## Work order
Repeat the data exactly. Pictures stay out.

## Dataset entries
------
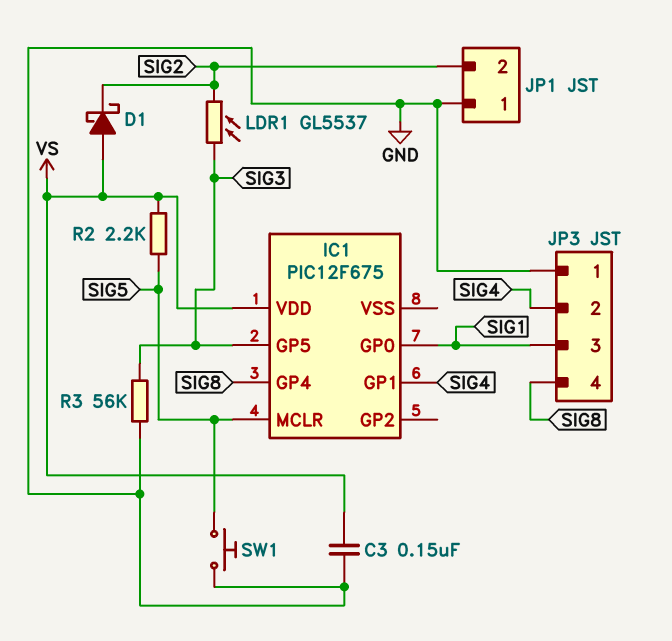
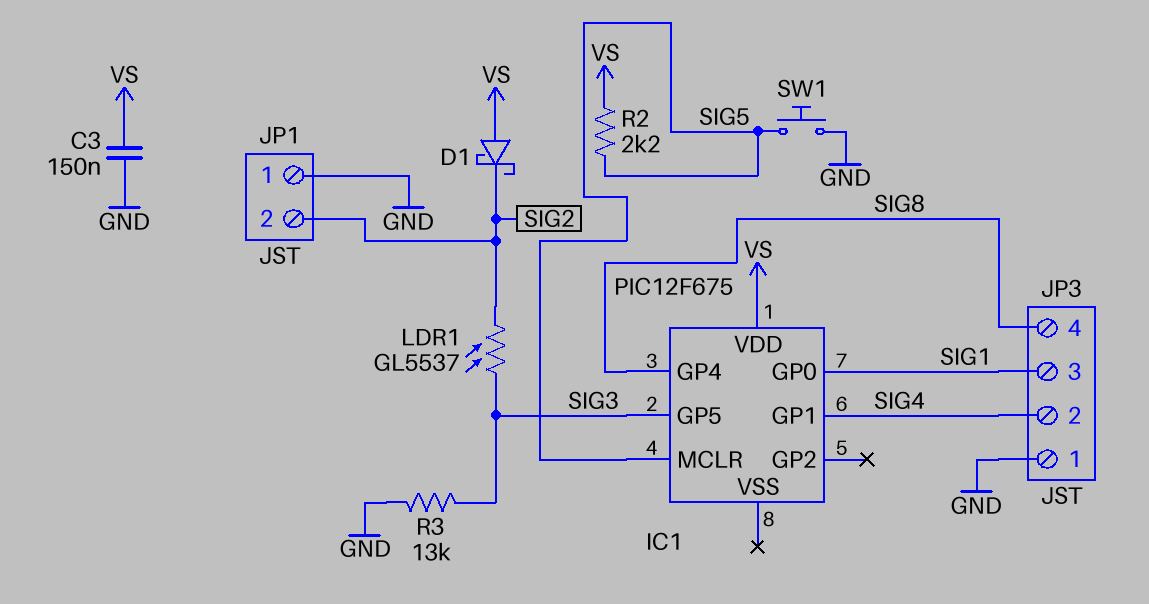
R3: 56k (GND, SIG3) -> 13k (GND, SIG3)

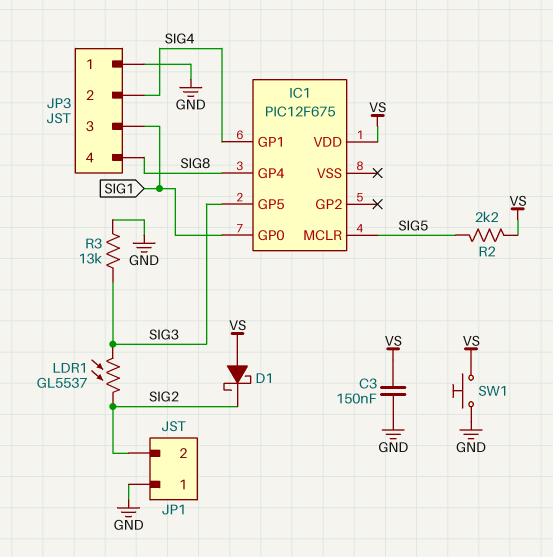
SW1: button (GND, SIG5) -> button (GND, VS)

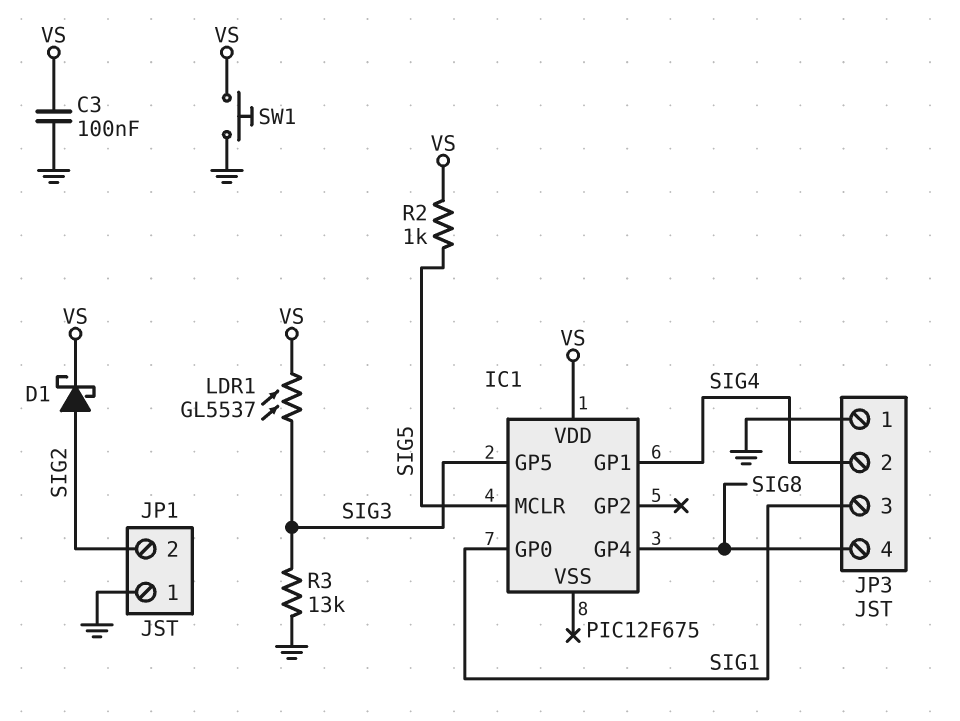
C3: 150nF (GND, VS) -> 100nF (GND, VS)
D1: schottky (A VS, K SIG2) -> schottky (A SIG2, K VS)
LDR1: GL5537 (SIG2, SIG3) -> GL5537 (SIG3, VS)
R2: 2.2k (SIG5, VS) -> 1k (SIG5, VS)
------
## Solution for this exercise
R3: 56k (GND, SIG3) -> 13k (GND, SIG3)

SW1: button (GND, SIG5) -> button (GND, VS)

C3: 150nF (GND, VS) -> 100nF (GND, VS)
D1: schottky (A VS, K SIG2) -> schottky (A SIG2, K VS)
LDR1: GL5537 (SIG2, SIG3) -> GL5537 (SIG3, VS)
R2: 2.2k (SIG5, VS) -> 1k (SIG5, VS)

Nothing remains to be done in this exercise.